Exercise brief — Every record is to be duplicated exactly as it reads, without its images.
--- Material to process Enclosed Below ---
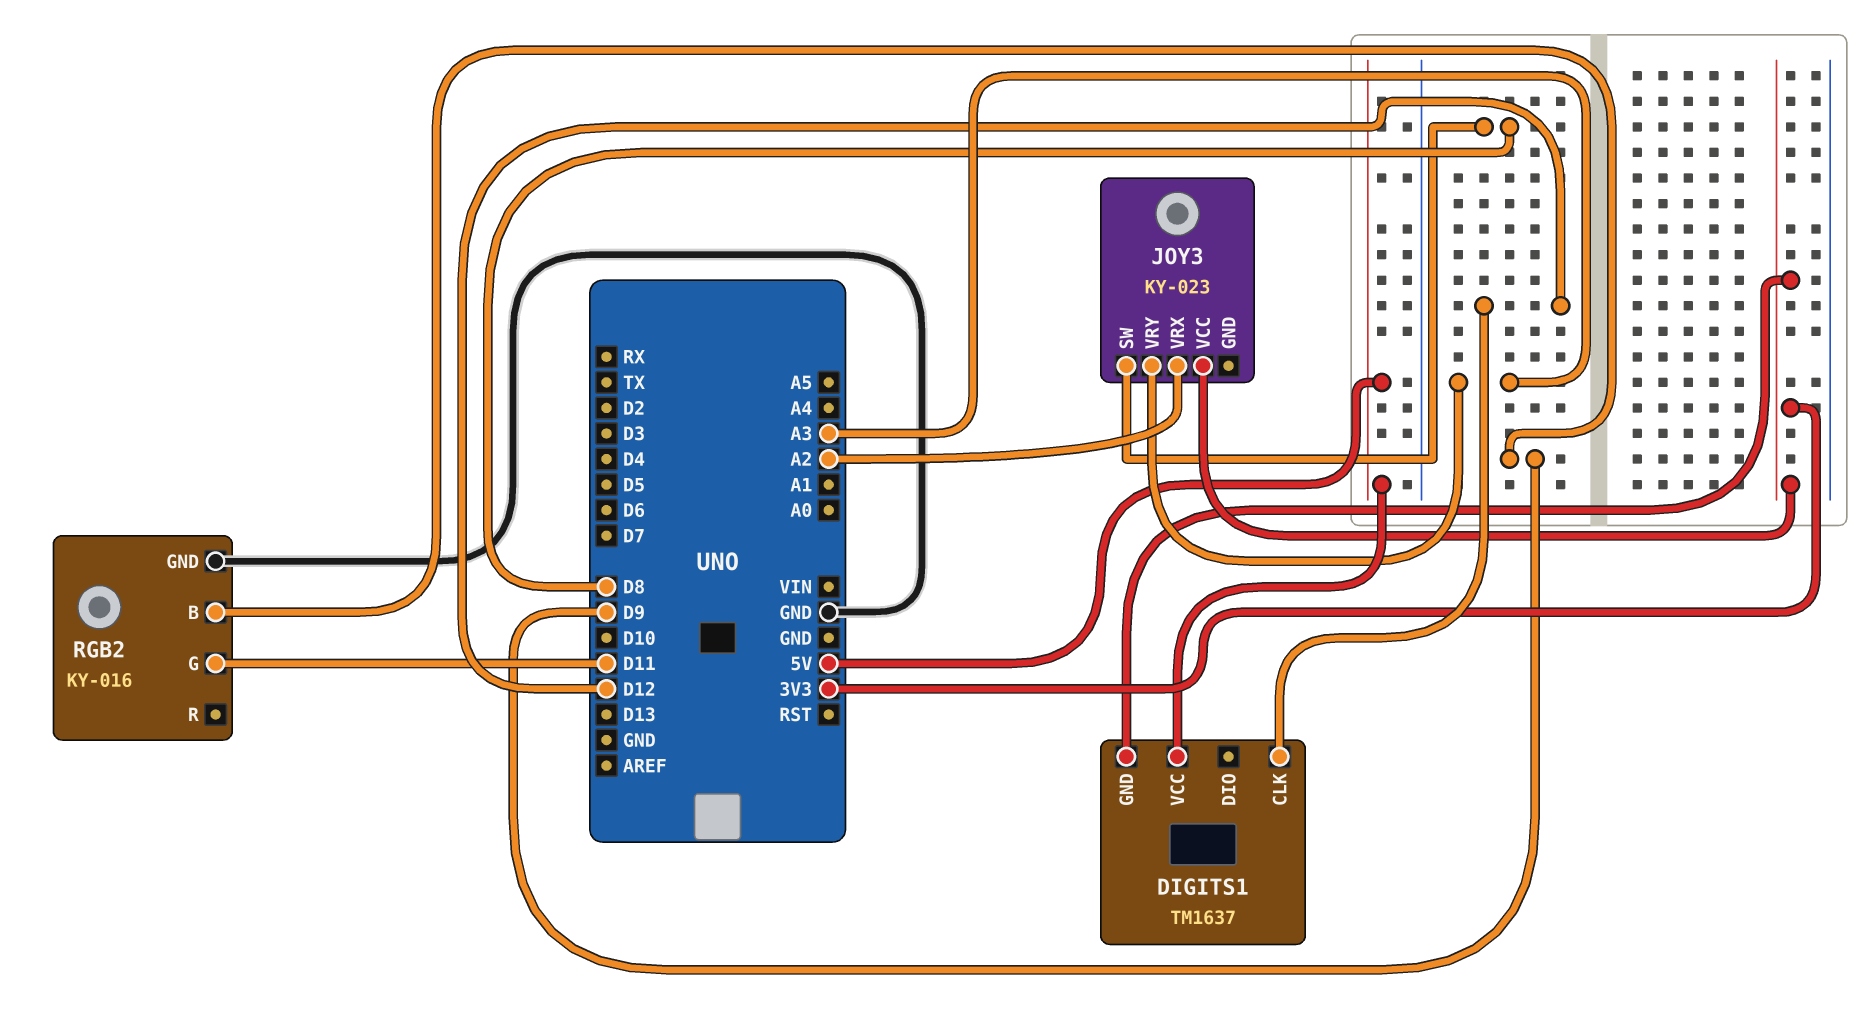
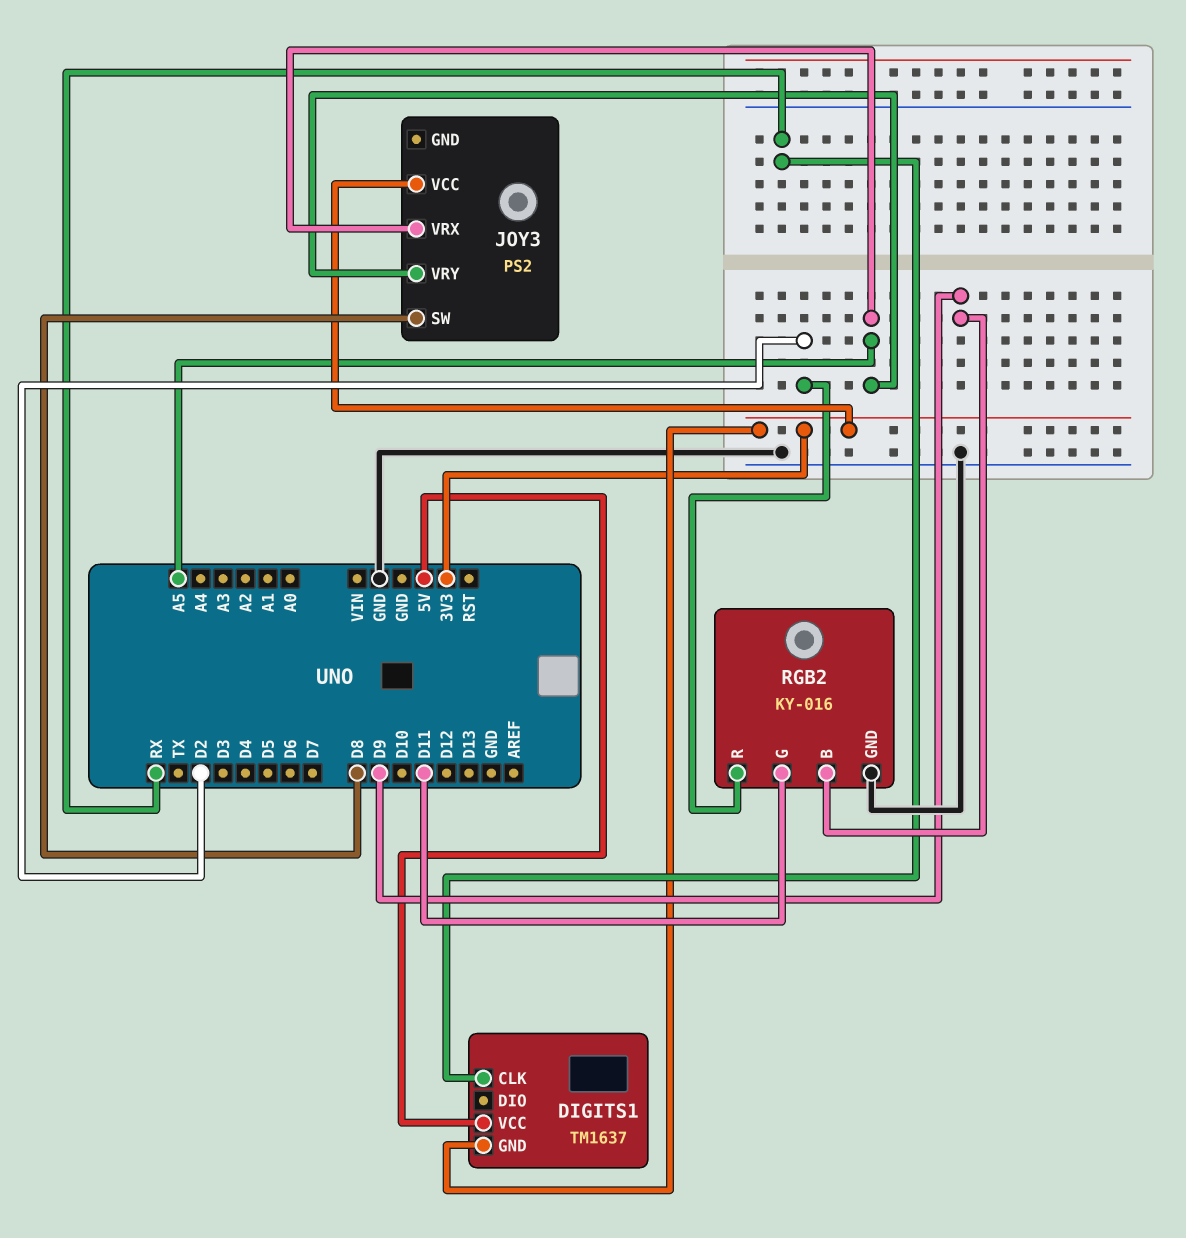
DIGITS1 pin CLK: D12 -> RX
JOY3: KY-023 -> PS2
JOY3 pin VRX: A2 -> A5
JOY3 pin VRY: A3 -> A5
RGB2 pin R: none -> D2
--- End of Enclosed Material to process ---
Answer to the exercise —
DIGITS1 pin CLK: D12 -> RX
JOY3: KY-023 -> PS2
JOY3 pin VRX: A2 -> A5
JOY3 pin VRY: A3 -> A5
RGB2 pin R: none -> D2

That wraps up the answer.